» TASK ITEM
For each line of the data below that holds "Schüssel", copy the line.

» Data excerpts
────────────────
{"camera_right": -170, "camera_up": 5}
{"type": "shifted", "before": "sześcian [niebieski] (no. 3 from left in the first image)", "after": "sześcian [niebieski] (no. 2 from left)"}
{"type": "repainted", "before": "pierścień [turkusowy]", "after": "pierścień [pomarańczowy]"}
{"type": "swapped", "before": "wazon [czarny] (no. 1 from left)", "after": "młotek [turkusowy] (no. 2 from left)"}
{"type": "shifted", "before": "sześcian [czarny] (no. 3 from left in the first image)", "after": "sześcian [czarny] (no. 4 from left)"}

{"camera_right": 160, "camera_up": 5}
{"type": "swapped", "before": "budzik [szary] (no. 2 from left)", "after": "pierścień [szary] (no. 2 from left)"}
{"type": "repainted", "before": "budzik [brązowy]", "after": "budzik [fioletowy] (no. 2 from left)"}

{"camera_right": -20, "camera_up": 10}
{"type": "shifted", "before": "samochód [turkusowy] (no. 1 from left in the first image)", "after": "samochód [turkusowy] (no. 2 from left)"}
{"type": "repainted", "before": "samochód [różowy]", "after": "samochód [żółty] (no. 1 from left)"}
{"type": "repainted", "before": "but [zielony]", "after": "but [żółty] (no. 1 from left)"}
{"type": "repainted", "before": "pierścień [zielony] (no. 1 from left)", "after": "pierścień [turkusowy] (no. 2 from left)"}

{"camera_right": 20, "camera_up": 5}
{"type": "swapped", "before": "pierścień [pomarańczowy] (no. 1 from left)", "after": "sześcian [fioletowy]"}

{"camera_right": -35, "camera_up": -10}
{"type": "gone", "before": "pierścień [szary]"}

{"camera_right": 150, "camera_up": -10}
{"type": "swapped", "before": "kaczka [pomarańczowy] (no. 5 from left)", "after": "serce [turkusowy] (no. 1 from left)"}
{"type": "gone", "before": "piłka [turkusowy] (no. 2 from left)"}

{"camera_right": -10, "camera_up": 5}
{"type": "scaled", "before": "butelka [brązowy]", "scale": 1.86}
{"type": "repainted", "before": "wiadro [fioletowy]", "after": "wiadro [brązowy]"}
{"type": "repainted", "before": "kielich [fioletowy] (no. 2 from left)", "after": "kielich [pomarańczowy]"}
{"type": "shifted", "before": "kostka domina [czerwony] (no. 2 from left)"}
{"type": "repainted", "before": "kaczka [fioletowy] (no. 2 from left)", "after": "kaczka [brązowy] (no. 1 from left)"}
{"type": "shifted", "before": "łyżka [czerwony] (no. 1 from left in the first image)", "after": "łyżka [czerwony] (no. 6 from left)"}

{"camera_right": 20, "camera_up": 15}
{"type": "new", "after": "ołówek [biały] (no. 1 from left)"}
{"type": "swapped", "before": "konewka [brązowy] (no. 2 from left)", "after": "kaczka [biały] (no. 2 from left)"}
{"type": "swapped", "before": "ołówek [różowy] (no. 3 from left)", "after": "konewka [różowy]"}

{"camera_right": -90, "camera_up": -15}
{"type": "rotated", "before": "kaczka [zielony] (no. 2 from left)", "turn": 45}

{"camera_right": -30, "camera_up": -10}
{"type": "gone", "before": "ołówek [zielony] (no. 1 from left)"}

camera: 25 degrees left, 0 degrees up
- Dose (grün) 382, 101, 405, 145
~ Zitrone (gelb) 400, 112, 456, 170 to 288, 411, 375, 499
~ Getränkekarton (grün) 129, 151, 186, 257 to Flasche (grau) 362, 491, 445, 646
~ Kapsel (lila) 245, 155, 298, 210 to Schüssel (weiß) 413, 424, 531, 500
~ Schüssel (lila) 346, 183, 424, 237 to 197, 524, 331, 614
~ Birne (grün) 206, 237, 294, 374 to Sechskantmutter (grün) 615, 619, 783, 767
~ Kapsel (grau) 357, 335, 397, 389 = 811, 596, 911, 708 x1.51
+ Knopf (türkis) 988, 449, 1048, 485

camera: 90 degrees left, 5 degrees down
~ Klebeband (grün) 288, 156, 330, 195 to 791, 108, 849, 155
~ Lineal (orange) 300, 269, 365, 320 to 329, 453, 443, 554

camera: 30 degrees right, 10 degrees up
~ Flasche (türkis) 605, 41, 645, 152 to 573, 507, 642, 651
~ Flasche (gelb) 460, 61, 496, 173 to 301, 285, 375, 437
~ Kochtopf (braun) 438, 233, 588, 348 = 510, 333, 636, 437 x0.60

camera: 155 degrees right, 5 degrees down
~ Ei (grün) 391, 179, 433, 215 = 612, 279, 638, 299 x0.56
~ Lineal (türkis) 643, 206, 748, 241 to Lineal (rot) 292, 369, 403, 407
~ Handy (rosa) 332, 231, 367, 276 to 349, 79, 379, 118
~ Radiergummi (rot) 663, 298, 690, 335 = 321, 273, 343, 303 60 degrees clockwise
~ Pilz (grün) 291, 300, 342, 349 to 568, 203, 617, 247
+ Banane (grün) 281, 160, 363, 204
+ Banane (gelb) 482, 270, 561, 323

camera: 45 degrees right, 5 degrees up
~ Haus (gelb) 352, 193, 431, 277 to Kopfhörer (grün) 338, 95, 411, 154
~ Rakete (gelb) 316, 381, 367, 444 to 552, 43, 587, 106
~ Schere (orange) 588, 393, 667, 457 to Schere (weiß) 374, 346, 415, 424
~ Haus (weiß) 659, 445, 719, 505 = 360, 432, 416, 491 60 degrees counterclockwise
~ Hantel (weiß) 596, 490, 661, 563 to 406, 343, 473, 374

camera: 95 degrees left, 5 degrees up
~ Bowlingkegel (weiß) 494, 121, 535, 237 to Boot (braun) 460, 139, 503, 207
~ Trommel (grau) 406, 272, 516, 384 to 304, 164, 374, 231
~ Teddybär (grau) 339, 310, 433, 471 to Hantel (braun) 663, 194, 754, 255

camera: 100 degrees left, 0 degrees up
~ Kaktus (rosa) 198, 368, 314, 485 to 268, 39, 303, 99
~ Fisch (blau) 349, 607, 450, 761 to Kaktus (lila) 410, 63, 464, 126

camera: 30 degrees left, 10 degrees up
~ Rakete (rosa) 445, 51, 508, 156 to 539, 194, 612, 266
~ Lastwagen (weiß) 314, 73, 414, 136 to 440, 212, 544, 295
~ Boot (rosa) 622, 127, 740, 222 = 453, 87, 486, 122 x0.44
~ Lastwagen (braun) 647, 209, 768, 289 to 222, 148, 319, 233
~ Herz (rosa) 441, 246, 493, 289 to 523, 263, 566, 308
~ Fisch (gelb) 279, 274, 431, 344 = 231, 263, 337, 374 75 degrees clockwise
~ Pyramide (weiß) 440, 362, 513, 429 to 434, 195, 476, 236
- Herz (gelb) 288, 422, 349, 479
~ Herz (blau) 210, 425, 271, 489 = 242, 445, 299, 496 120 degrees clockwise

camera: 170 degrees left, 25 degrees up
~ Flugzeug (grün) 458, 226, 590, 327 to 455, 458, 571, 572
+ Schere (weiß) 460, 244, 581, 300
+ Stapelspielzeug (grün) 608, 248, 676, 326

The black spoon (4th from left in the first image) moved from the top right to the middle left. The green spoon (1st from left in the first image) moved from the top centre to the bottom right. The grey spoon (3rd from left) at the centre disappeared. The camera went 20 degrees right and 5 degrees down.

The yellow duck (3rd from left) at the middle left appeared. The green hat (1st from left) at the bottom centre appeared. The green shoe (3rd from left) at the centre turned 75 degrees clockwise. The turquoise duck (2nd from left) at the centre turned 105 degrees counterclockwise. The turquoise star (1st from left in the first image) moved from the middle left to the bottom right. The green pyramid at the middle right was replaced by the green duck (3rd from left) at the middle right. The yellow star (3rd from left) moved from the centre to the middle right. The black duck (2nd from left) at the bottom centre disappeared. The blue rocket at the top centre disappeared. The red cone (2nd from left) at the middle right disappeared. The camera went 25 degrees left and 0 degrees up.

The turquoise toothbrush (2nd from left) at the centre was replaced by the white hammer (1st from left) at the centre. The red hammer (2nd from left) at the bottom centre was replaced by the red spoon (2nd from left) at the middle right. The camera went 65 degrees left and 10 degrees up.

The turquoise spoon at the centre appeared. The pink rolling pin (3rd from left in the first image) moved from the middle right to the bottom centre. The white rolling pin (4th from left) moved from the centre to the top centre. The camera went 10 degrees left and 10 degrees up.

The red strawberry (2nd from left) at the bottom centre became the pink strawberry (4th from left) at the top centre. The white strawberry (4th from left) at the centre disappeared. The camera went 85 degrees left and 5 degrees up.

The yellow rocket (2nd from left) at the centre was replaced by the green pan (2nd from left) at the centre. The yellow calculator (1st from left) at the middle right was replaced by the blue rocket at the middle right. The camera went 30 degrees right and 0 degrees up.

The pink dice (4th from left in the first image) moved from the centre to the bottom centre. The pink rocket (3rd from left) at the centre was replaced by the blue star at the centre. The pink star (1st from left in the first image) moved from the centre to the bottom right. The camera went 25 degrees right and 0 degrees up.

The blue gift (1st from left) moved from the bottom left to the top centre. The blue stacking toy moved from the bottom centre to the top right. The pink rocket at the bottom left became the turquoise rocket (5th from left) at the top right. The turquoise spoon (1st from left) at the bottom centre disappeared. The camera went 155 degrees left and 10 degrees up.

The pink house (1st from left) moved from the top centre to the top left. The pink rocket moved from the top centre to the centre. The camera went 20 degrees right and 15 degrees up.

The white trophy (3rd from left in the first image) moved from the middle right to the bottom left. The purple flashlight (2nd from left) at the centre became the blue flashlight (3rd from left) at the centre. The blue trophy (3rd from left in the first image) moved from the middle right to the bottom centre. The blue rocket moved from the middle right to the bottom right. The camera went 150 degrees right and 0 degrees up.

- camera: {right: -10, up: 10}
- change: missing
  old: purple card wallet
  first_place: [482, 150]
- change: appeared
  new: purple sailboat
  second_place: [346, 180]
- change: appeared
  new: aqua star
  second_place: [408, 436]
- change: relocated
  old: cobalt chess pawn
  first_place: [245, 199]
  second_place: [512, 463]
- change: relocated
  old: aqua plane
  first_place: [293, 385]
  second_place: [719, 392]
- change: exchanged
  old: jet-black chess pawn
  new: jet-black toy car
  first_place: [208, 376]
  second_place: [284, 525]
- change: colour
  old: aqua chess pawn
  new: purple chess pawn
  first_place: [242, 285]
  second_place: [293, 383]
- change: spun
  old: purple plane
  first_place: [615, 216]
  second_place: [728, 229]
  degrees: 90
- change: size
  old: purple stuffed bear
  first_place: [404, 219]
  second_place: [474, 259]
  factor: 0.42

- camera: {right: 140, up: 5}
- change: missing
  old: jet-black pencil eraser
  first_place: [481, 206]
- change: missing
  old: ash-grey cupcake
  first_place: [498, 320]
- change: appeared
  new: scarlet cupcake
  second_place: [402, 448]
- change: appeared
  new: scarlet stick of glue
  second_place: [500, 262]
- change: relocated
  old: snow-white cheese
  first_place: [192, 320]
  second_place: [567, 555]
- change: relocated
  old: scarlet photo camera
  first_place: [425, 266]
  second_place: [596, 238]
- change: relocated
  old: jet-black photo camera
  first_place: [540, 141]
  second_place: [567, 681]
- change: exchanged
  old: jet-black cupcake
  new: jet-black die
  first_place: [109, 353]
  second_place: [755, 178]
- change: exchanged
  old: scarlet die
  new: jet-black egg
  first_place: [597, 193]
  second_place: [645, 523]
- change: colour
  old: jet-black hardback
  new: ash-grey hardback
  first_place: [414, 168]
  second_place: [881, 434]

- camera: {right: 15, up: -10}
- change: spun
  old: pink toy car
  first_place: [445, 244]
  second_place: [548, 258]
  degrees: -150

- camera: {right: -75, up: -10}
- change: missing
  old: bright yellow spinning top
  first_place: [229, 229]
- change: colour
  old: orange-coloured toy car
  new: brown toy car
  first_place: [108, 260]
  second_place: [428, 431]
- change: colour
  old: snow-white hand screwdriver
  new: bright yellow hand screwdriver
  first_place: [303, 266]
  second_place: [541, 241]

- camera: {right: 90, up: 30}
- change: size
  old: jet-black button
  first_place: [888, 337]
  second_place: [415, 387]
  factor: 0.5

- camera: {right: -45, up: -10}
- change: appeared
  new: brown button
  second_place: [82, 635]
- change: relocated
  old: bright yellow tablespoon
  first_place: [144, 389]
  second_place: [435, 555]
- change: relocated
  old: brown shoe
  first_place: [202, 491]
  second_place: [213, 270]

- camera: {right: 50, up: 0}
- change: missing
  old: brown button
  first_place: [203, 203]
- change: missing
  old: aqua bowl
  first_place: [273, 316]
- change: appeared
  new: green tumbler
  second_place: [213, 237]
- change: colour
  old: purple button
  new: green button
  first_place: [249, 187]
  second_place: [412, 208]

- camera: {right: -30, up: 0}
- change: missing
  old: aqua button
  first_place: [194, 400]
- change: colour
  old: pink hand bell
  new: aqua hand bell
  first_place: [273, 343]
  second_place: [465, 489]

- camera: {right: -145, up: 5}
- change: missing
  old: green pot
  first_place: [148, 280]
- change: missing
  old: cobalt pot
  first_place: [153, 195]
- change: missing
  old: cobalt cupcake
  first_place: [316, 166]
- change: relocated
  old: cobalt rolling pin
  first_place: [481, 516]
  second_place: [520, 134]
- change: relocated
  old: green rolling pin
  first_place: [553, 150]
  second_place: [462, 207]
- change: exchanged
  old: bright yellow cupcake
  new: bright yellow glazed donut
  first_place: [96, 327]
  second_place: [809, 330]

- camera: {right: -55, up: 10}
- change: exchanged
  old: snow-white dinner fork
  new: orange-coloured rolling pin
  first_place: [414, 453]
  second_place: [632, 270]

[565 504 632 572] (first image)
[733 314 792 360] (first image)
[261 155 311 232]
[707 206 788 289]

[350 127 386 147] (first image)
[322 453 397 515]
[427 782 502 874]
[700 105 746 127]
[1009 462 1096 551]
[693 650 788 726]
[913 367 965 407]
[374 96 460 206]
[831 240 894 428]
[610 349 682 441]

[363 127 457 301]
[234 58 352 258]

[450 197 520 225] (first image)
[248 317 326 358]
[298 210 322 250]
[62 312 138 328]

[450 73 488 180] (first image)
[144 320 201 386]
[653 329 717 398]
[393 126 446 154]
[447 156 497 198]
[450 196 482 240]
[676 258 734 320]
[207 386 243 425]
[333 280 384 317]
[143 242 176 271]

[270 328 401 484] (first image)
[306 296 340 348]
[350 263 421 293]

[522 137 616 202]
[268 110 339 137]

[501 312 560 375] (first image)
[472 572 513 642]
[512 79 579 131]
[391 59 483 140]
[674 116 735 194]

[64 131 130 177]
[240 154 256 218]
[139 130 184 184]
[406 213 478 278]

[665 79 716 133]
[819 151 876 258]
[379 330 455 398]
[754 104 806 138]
────────────────
» SOLUTION FOR THIS PROBLEM
~ Kapsel (lila) 245, 155, 298, 210 to Schüssel (weiß) 413, 424, 531, 500
~ Schüssel (lila) 346, 183, 424, 237 to 197, 524, 331, 614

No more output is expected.